§ **EXERCISE**:
Can you turn the records, starting at their beginning and going on through the line that contains "gray rectangle at", into a Markdown table with the columns "Row" and "Shape change", leaving out the pictures and any blank lines?

Dataset excerpt
————————
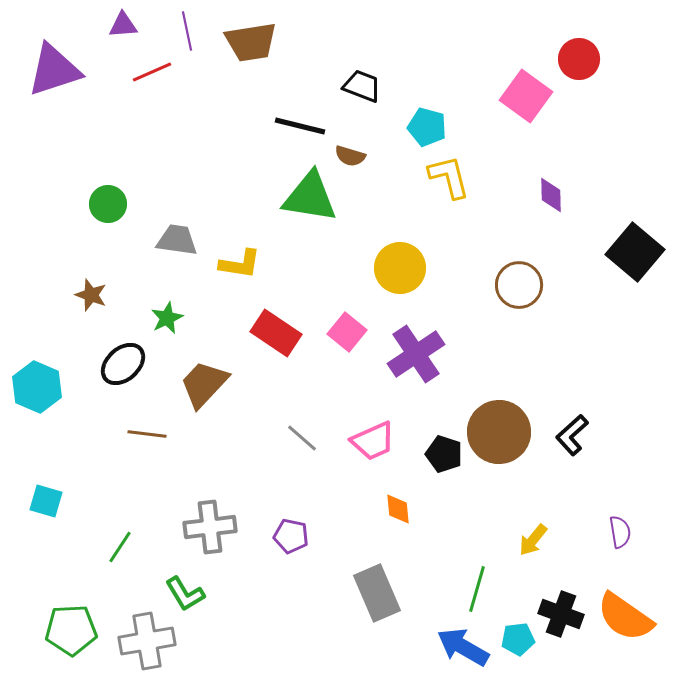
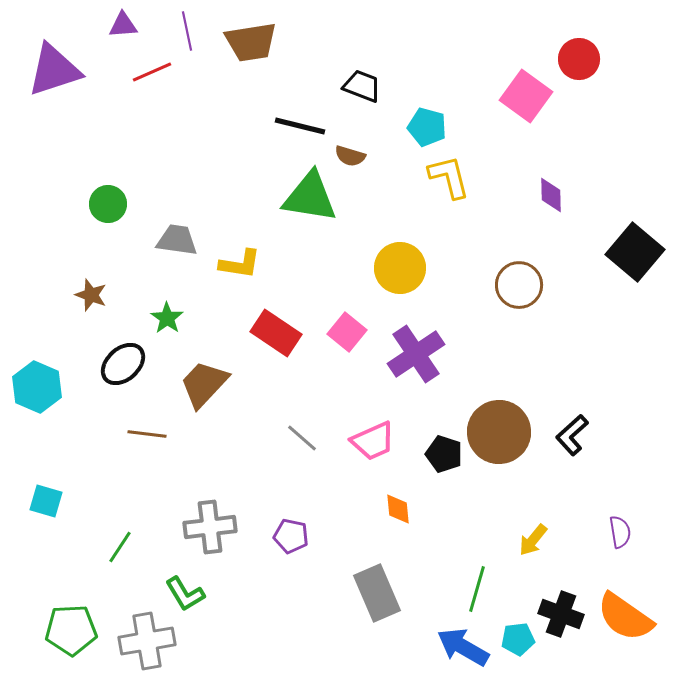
green star at (167, 318): rotated 12 degrees counterclockwise
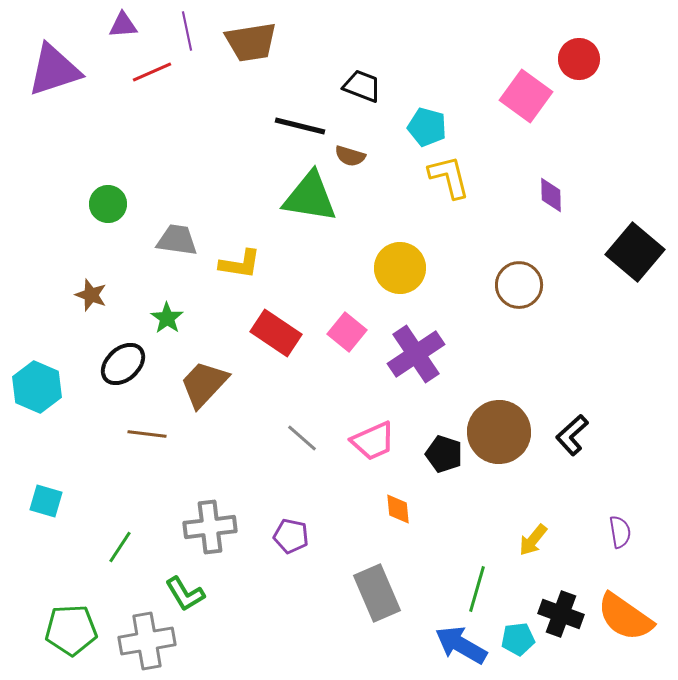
blue arrow at (463, 647): moved 2 px left, 2 px up
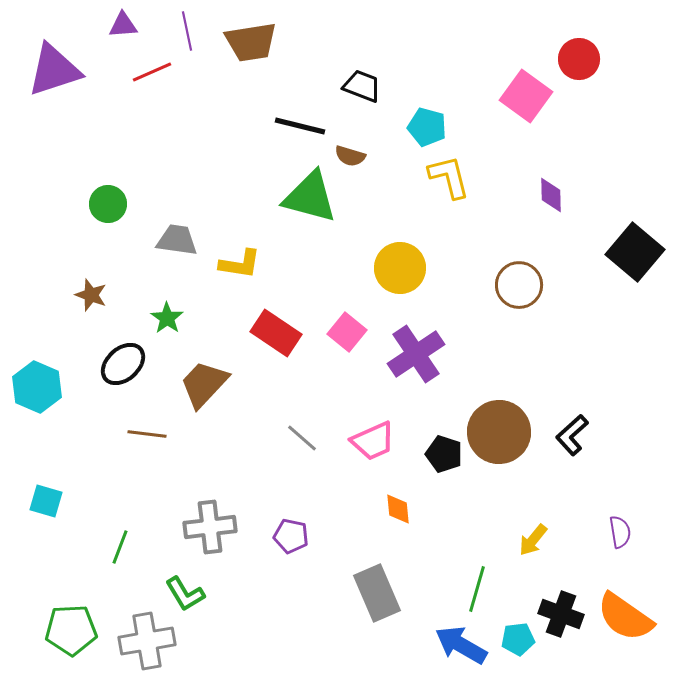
green triangle at (310, 197): rotated 6 degrees clockwise
green line at (120, 547): rotated 12 degrees counterclockwise
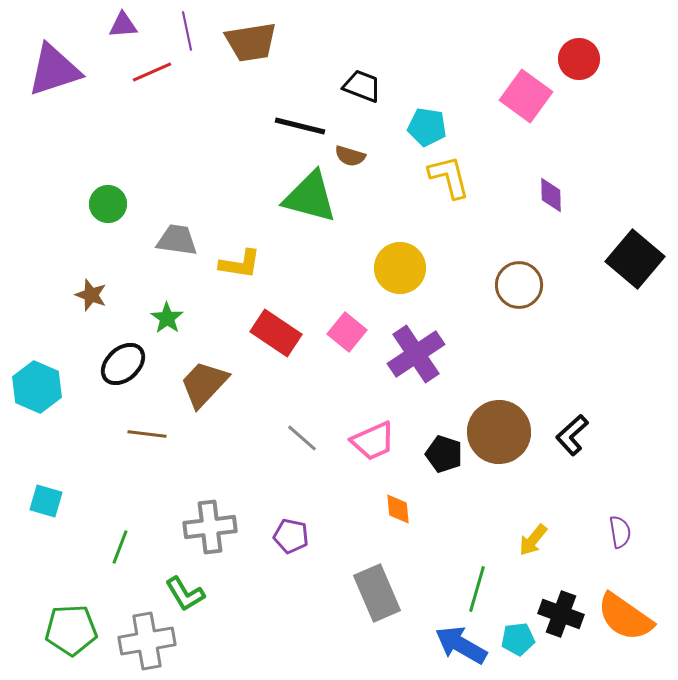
cyan pentagon at (427, 127): rotated 6 degrees counterclockwise
black square at (635, 252): moved 7 px down
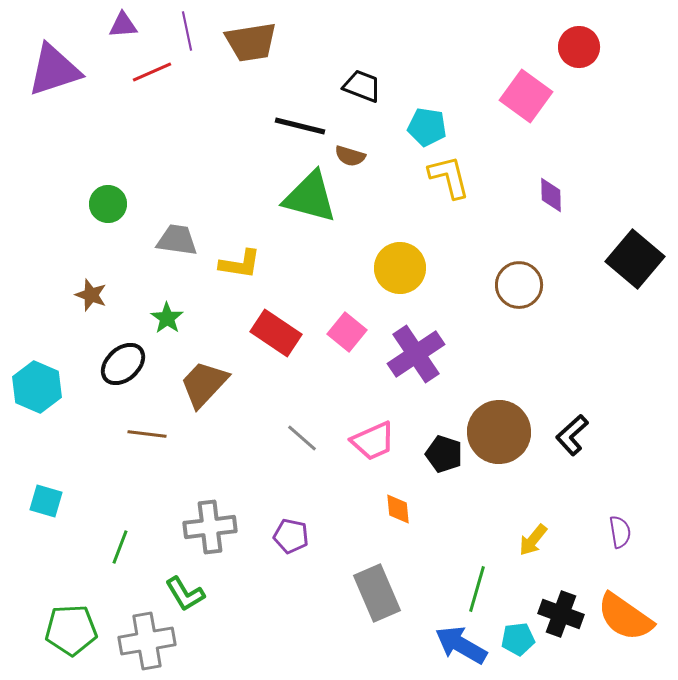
red circle at (579, 59): moved 12 px up
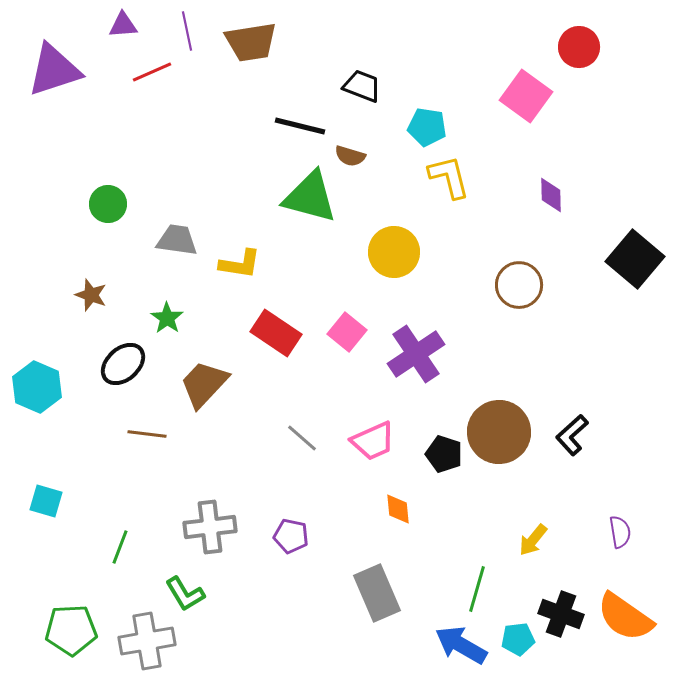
yellow circle at (400, 268): moved 6 px left, 16 px up
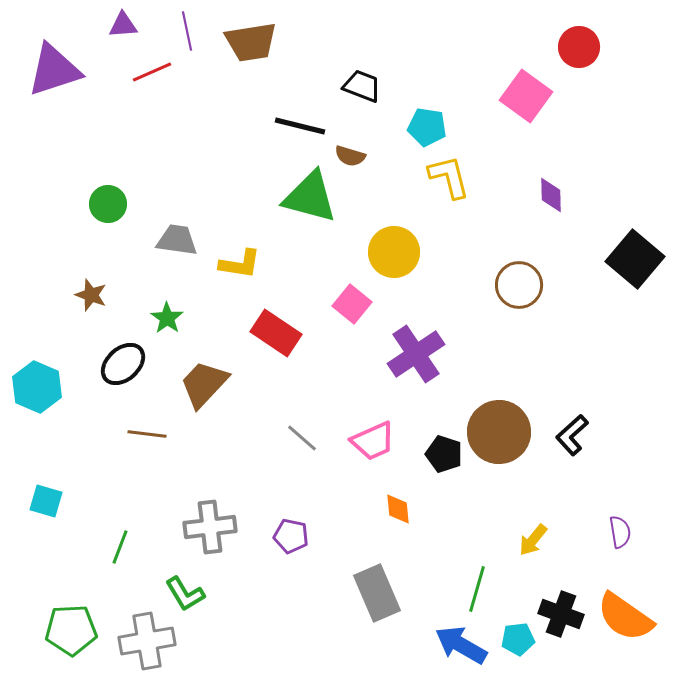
pink square at (347, 332): moved 5 px right, 28 px up
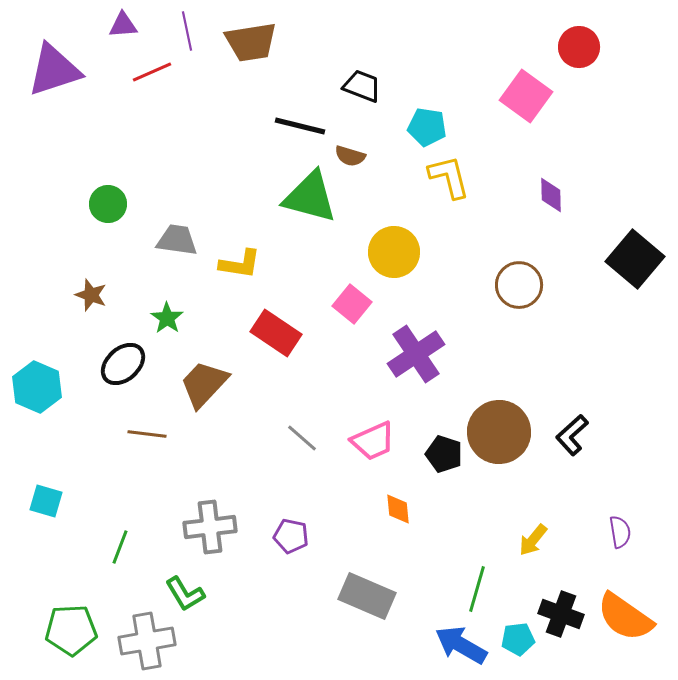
gray rectangle at (377, 593): moved 10 px left, 3 px down; rotated 44 degrees counterclockwise
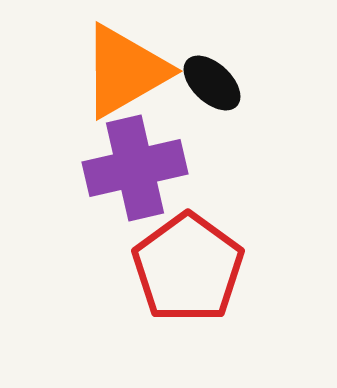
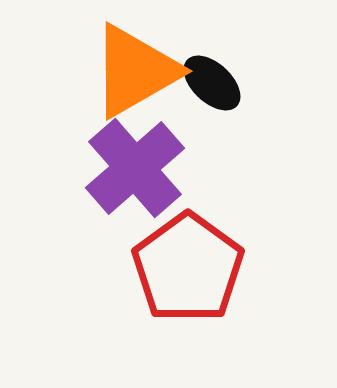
orange triangle: moved 10 px right
purple cross: rotated 28 degrees counterclockwise
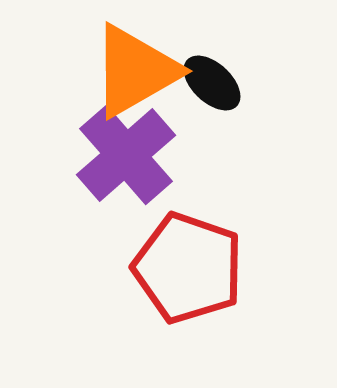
purple cross: moved 9 px left, 13 px up
red pentagon: rotated 17 degrees counterclockwise
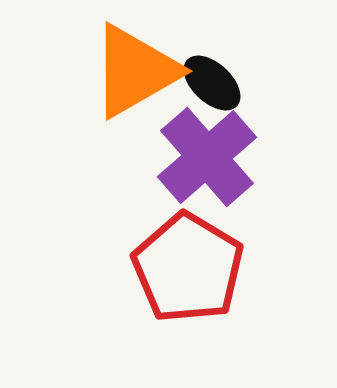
purple cross: moved 81 px right, 2 px down
red pentagon: rotated 12 degrees clockwise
————————
§ **WORKED SOLUTION**:
| Row | Shape change |
|---|---|
| 1 | green star at (167, 318): rotated 12 degrees counterclockwise |
| 2 | blue arrow at (463, 647): moved 2 px left, 2 px up |
| 3 | green triangle at (310, 197): rotated 6 degrees clockwise |
| 4 | green line at (120, 547): rotated 12 degrees counterclockwise |
| 5 | cyan pentagon at (427, 127): rotated 6 degrees counterclockwise |
| 6 | black square at (635, 252): moved 7 px down |
| 7 | red circle at (579, 59): moved 12 px up |
| 8 | yellow circle at (400, 268): moved 6 px left, 16 px up |
| 9 | pink square at (347, 332): moved 5 px right, 28 px up |
| 10 | gray rectangle at (377, 593): moved 10 px left, 3 px down; rotated 44 degrees counterclockwise |